Every line below that holds the string "left" should be copied out.
Segment Start: Provided entries
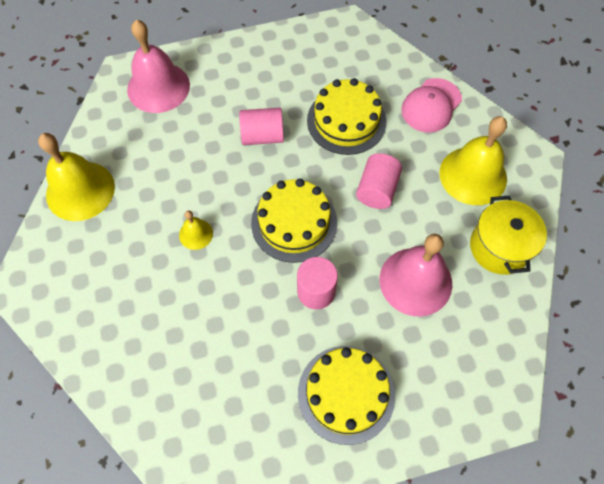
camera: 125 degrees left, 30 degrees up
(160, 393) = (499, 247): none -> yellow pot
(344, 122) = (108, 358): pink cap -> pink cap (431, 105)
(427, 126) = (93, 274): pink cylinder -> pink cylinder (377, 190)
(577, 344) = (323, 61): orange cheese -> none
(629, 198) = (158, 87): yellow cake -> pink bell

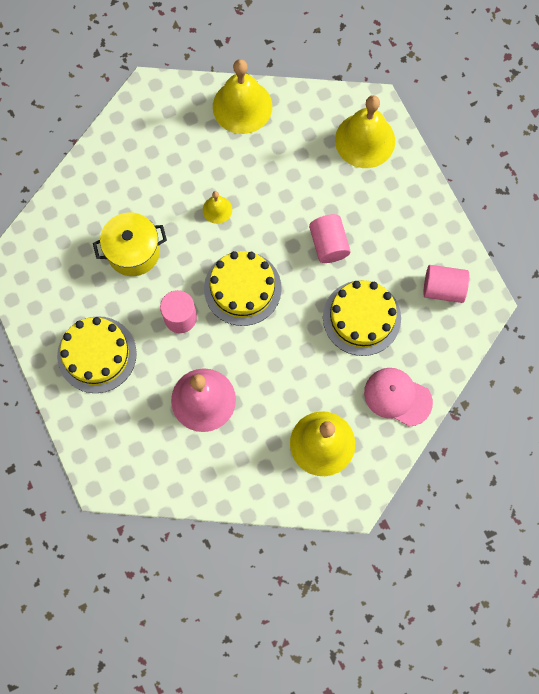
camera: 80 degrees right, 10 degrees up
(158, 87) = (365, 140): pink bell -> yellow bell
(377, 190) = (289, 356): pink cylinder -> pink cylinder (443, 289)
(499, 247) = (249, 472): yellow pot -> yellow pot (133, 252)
Segment End: Provided entries
Segment Start: Provided entries
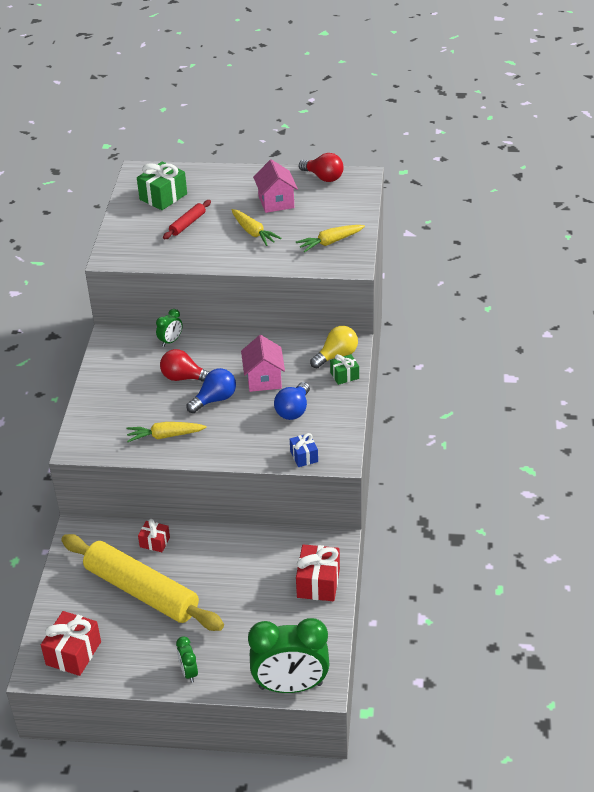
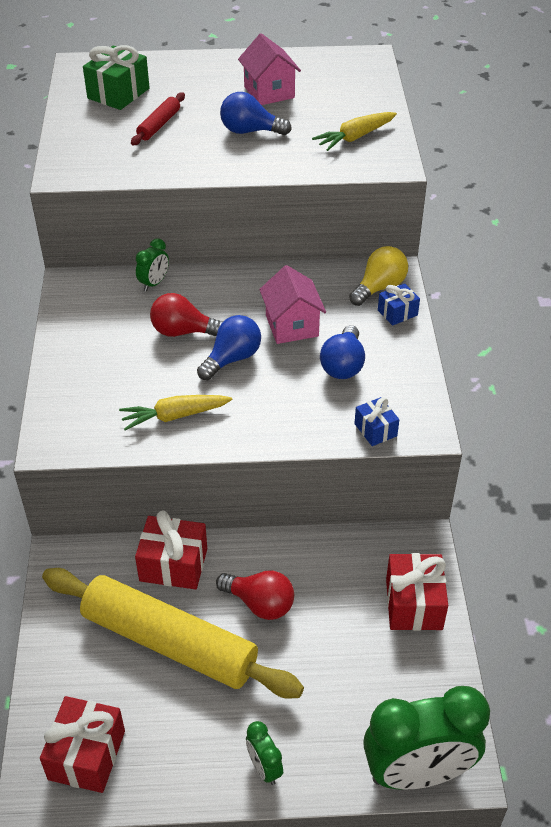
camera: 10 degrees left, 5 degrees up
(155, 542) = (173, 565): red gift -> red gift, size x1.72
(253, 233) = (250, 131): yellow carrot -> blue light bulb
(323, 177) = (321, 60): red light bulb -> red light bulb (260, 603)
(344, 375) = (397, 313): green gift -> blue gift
Segment End: Provided entries
**The answer:**
camera: 125 degrees left, 30 degrees up
camera: 10 degrees left, 5 degrees up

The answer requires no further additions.